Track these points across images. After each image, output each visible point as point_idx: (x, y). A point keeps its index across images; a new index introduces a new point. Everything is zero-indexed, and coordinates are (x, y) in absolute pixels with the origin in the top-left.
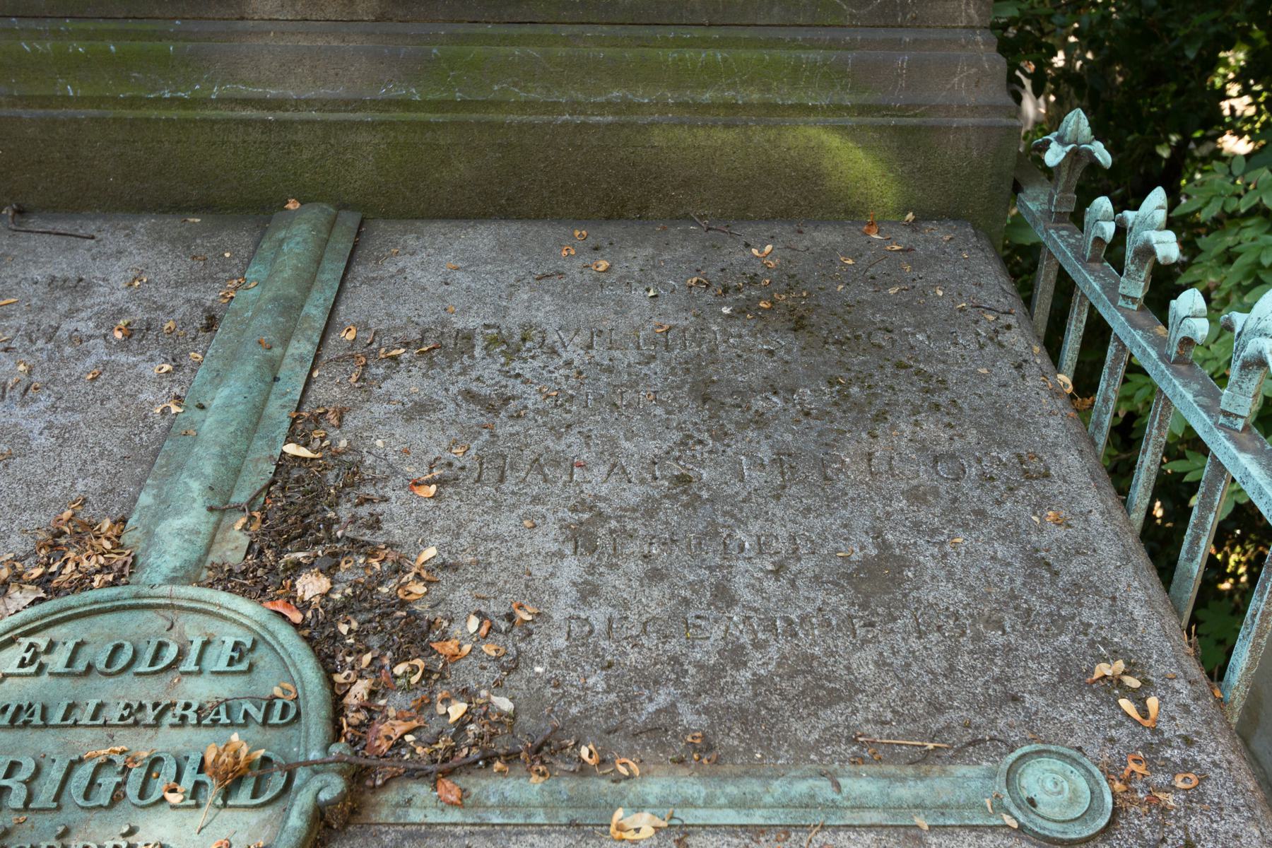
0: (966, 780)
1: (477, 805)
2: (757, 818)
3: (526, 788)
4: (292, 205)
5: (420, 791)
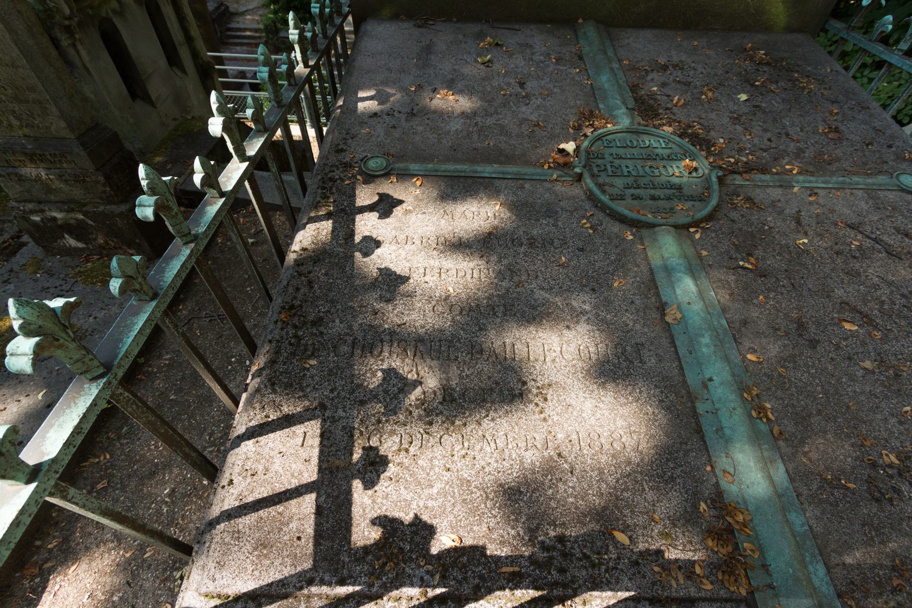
0: (881, 179)
1: (753, 180)
2: (830, 186)
3: (767, 177)
4: (580, 21)
5: (738, 177)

____

- [TASK BRIEF]
Convert the listing above into a Markdown table with the columns Row and Entry. Number each non-blank line of the listing in order and omit the pictures themselves.

- [RESPONSE TO THIS EXERCISE]
| Row | Entry |
|---|---|
| 1 | Track these points across images. After each image, output each visible point as point_idx: (x, y). A point keeps its index across images; a new index introduces a new point. Everything is zero-indexed, and coordinates are (x, y) in absolute pixels with the origin in the top-left. |
| 2 | 0: (966, 780) |
| 3 | 1: (477, 805) |
| 4 | 2: (757, 818) |
| 5 | 3: (526, 788) |
| 6 | 4: (292, 205) |
| 7 | 5: (420, 791) |
| 8 | 0: (881, 179) |
| 9 | 1: (753, 180) |
| 10 | 2: (830, 186) |
| 11 | 3: (767, 177) |
| 12 | 4: (580, 21) |
| 13 | 5: (738, 177) |